▸ Task goal
Transcribe only what runs from the line including "(275, 355) = (549, 222): white" through the last line of the entries, exactly as it appears.

▸ Records shown
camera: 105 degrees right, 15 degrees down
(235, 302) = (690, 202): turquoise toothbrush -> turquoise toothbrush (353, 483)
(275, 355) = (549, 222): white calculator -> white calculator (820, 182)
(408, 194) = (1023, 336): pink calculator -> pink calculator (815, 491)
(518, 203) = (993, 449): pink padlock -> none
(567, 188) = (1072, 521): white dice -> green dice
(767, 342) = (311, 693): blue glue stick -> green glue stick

▸ Your response
(275, 355) = (549, 222): white calculator -> white calculator (820, 182)
(408, 194) = (1023, 336): pink calculator -> pink calculator (815, 491)
(518, 203) = (993, 449): pink padlock -> none
(567, 188) = (1072, 521): white dice -> green dice
(767, 342) = (311, 693): blue glue stick -> green glue stick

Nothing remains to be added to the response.